- [Aim of the exercise]: In the records below, find the line containing "T1: NMOS (G" and return it together with every later line, exactly as written; pictures are to be omitted.

========

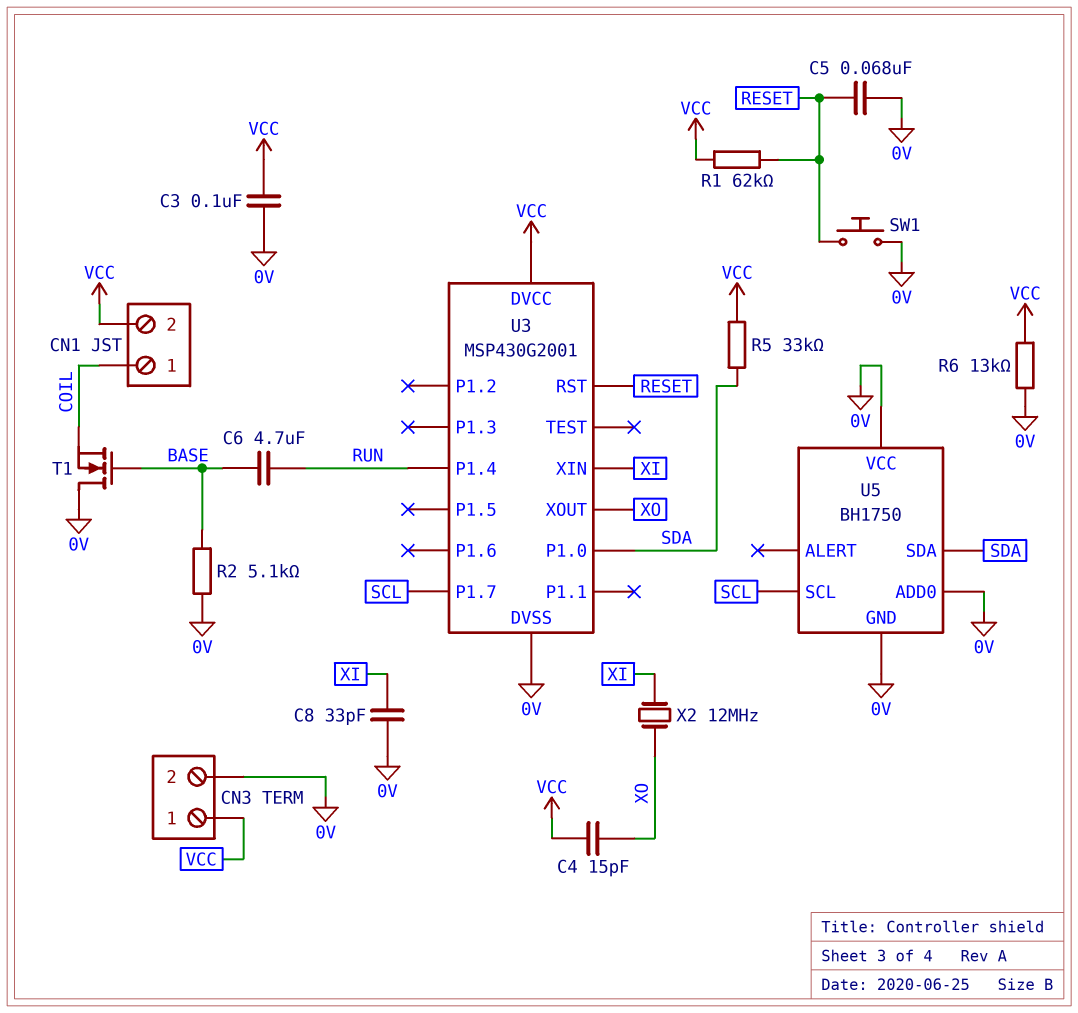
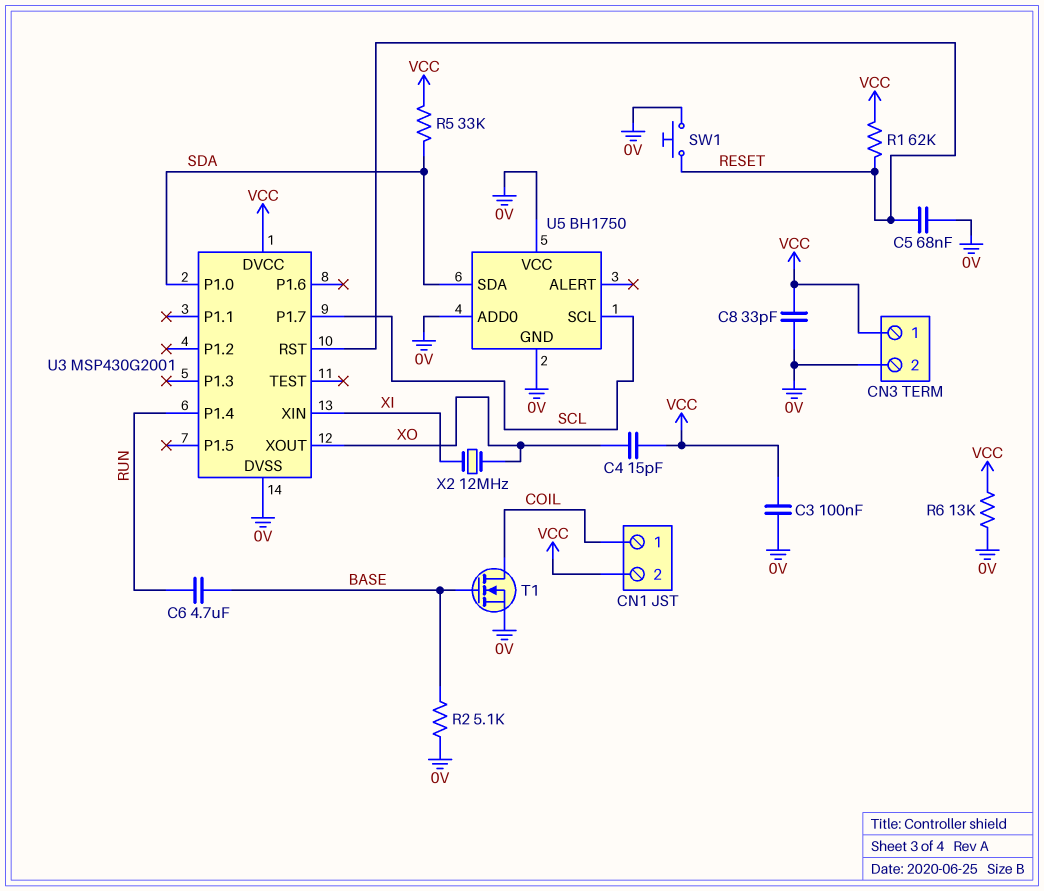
C8: 33pF (0V, XI) -> 33pF (0V, VCC)
T1: NMOS (G BASE, D 0V, S COIL) -> NMOS (G BASE, D COIL, S 0V)

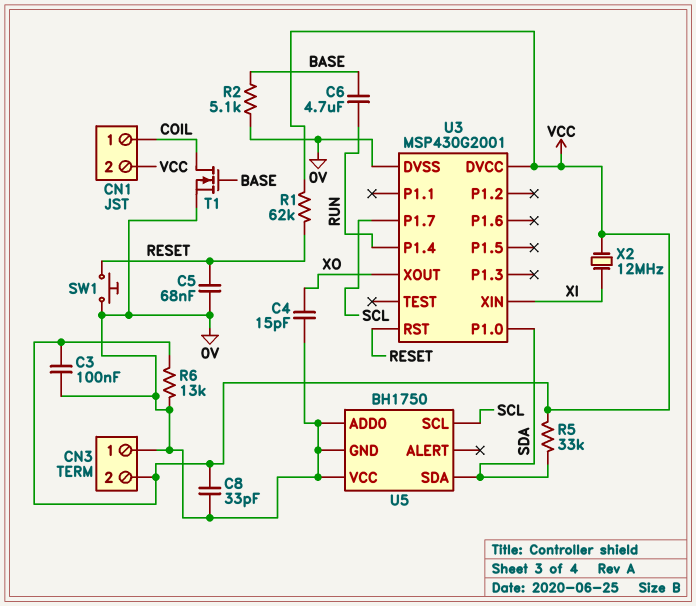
C4: 15pF (VCC, XO) -> 15pF (0V, XO)
CN3 pin 1: VCC -> 0V
CN3 pin 2: 0V -> VCC
X2: 12MHz (XI, XO) -> 12MHz (VCC, XI)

========

- [Solution to this task]:
T1: NMOS (G BASE, D 0V, S COIL) -> NMOS (G BASE, D COIL, S 0V)

C4: 15pF (VCC, XO) -> 15pF (0V, XO)
CN3 pin 1: VCC -> 0V
CN3 pin 2: 0V -> VCC
X2: 12MHz (XI, XO) -> 12MHz (VCC, XI)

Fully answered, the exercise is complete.